About this exercise: Which lines below contain the word "book"? Copy each one.

· · · · · · ·

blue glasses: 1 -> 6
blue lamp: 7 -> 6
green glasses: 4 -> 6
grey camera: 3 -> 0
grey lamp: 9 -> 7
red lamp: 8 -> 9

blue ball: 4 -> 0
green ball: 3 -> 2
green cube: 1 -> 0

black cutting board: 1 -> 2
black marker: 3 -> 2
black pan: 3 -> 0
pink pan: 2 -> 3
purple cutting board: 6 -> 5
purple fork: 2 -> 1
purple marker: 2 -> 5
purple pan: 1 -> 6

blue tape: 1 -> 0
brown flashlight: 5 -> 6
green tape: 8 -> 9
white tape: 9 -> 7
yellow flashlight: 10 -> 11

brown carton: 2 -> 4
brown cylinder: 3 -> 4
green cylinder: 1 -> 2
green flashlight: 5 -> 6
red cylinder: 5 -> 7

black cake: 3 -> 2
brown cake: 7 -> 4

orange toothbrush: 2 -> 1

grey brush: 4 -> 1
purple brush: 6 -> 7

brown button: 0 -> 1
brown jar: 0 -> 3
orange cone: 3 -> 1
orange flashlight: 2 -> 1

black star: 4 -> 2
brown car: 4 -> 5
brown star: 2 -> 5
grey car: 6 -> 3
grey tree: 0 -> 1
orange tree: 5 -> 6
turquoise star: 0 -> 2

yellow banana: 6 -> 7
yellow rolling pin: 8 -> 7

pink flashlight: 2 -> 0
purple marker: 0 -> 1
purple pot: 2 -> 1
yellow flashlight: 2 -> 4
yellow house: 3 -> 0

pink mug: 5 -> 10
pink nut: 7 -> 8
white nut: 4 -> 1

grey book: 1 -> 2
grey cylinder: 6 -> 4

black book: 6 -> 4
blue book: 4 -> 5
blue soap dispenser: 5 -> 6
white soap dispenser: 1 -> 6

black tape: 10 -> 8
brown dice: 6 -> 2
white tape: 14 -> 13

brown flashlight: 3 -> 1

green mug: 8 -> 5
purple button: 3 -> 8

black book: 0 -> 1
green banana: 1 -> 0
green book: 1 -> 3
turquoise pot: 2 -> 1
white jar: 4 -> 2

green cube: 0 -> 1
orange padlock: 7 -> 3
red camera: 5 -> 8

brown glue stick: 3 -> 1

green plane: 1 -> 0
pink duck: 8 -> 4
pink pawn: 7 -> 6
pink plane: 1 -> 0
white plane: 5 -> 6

· · · · · · ·

Problem solution:
grey book: 1 -> 2
black book: 6 -> 4
blue book: 4 -> 5
black book: 0 -> 1
green book: 1 -> 3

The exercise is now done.